RECORDED DATA:
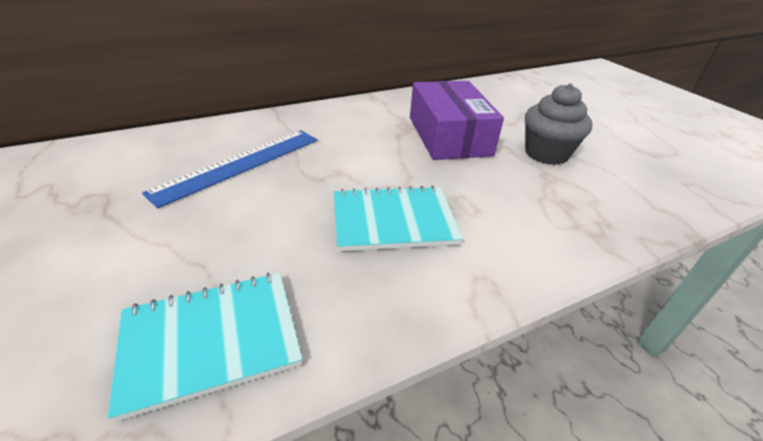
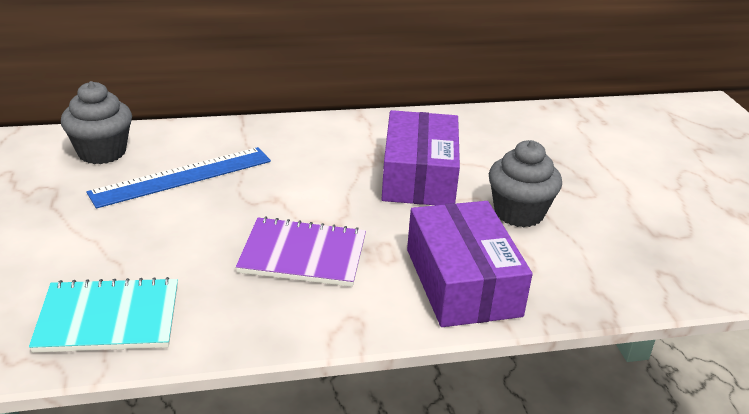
camera: 15 degrees right, 5 degrees down
(149, 153) = (102, 152): none -> grey cupcake
(393, 220) = (303, 255): turquoise notebook -> purple notebook
(550, 220) = (462, 282): none -> purple box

EXERCISE DESCRIPTION: For each line above that includes "purple", copy the line.

RESULT FOR THIS TASK:
(393, 220) = (303, 255): turquoise notebook -> purple notebook
(550, 220) = (462, 282): none -> purple box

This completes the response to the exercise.